* [Task item]
Please repeat every entry exactly as written, but skip the pictures.

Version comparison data
-------
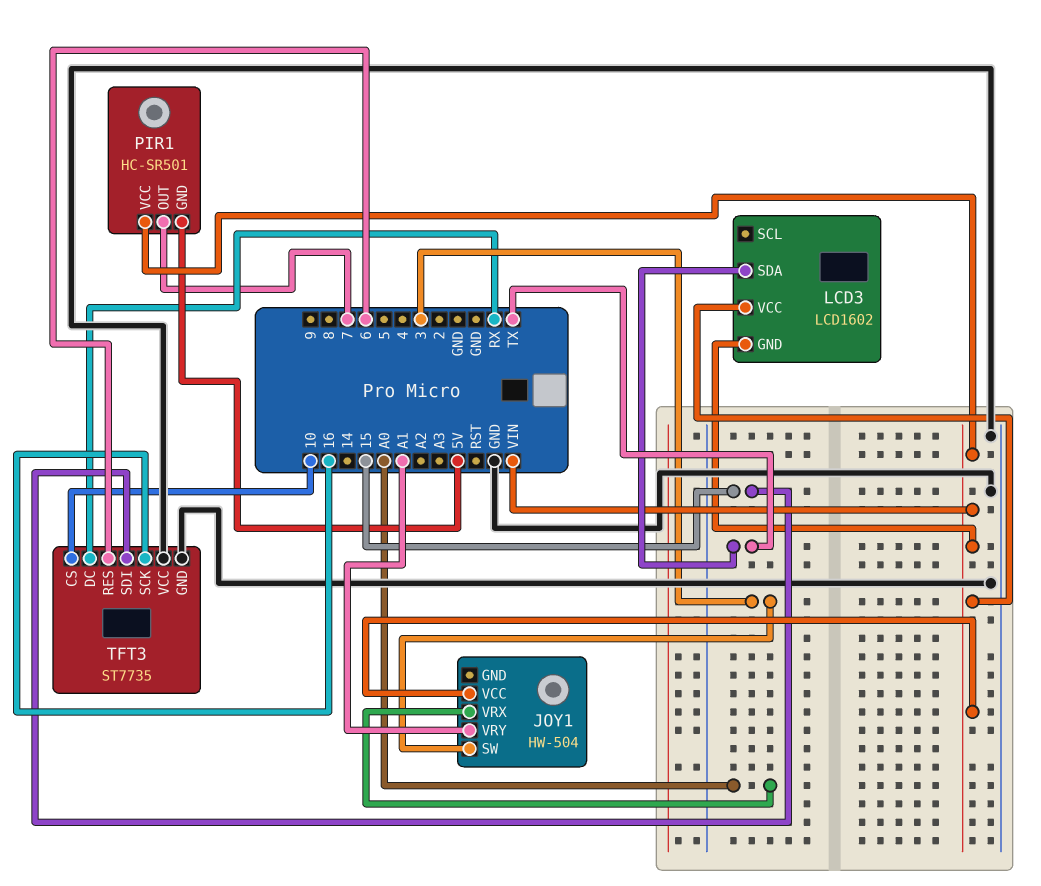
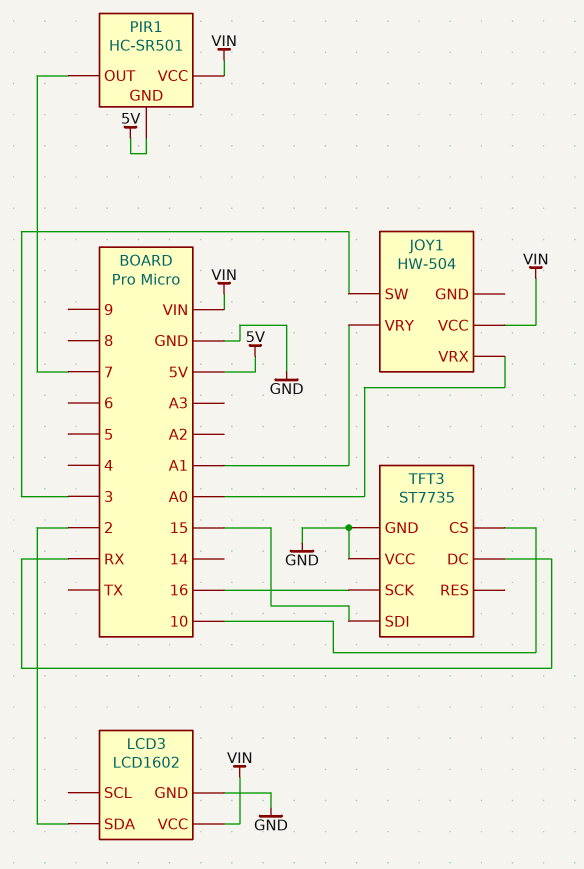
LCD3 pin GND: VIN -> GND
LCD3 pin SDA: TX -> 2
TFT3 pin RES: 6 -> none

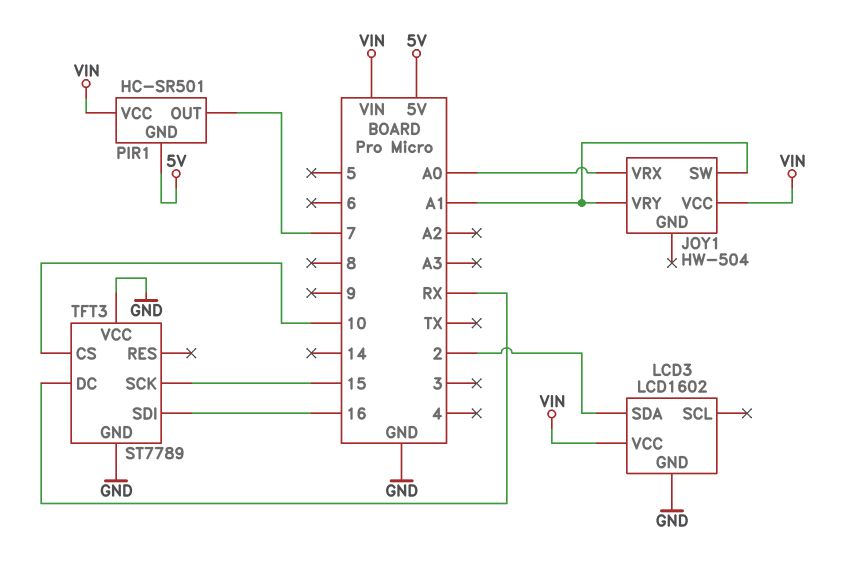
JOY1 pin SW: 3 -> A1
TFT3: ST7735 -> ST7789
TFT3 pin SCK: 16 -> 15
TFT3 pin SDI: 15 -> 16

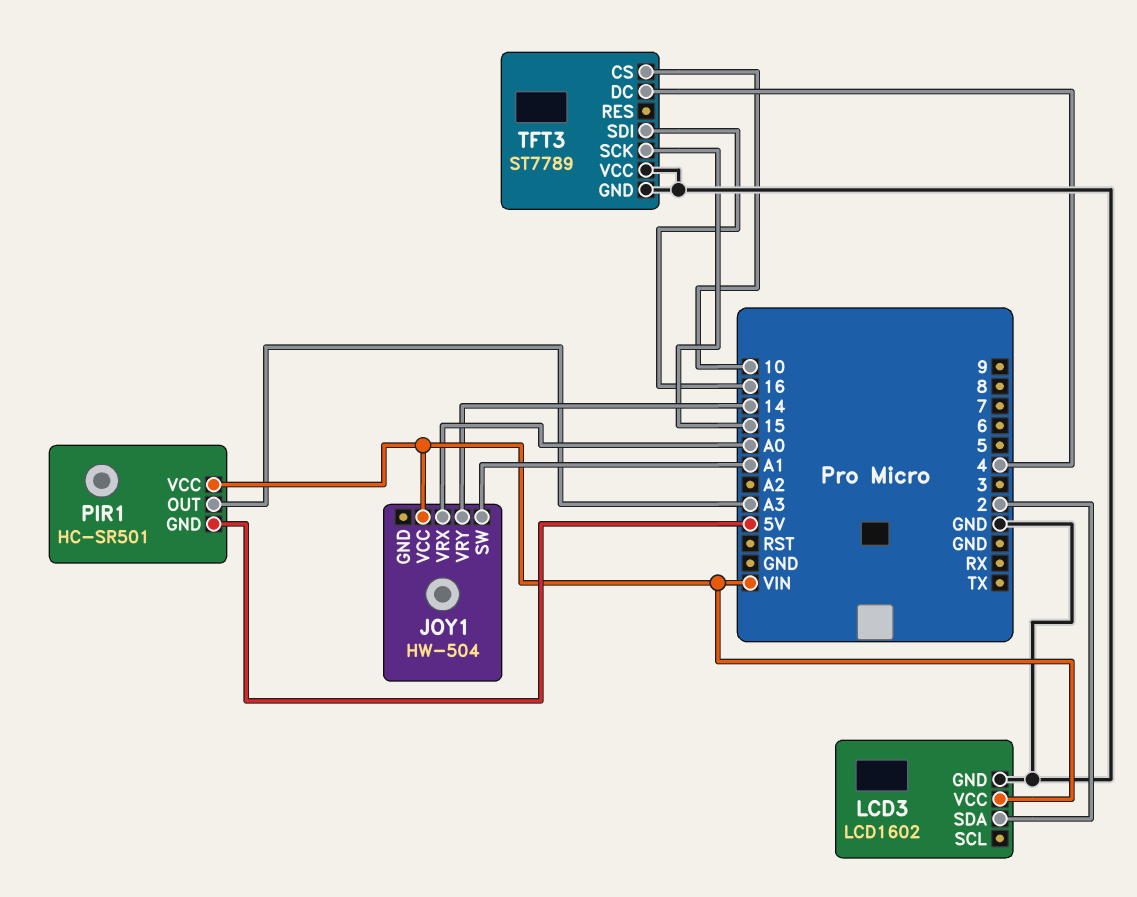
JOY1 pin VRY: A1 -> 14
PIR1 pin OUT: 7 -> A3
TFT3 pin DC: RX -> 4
-------
* [Solution]
LCD3 pin GND: VIN -> GND
LCD3 pin SDA: TX -> 2
TFT3 pin RES: 6 -> none

JOY1 pin SW: 3 -> A1
TFT3: ST7735 -> ST7789
TFT3 pin SCK: 16 -> 15
TFT3 pin SDI: 15 -> 16

JOY1 pin VRY: A1 -> 14
PIR1 pin OUT: 7 -> A3
TFT3 pin DC: RX -> 4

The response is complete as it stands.